## Instructions for the task
Restate word for word the lines of the records below, starting at the line that contains "recoloured | orange" and ending at the line that contains "grey kunabase |", with both of those lines included and nothing else.

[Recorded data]
·····

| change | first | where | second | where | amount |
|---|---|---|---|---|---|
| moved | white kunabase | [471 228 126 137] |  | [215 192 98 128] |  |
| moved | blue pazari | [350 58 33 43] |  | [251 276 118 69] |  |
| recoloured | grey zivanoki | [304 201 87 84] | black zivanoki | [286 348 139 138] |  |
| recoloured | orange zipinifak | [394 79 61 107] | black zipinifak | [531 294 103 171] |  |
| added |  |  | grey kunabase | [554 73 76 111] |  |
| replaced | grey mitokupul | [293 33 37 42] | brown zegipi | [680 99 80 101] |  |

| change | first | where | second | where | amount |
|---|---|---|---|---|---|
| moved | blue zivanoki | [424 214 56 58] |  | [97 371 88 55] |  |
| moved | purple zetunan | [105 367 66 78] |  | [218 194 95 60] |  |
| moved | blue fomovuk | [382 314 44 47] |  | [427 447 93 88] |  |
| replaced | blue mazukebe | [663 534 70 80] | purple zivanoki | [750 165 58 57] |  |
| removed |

·····

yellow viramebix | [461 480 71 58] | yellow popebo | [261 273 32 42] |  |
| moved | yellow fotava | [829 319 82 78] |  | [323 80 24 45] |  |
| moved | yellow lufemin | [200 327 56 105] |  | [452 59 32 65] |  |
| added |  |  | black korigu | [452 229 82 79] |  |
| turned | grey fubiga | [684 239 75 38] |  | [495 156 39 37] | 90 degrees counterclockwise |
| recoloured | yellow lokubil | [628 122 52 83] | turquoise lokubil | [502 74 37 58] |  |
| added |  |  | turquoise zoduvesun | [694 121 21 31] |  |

·····

## Solution below
| recoloured | orange zipinifak | [394 79 61 107] | black zipinifak | [531 294 103 171] |  |
| added |  |  | grey kunabase | [554 73 76 111] |  |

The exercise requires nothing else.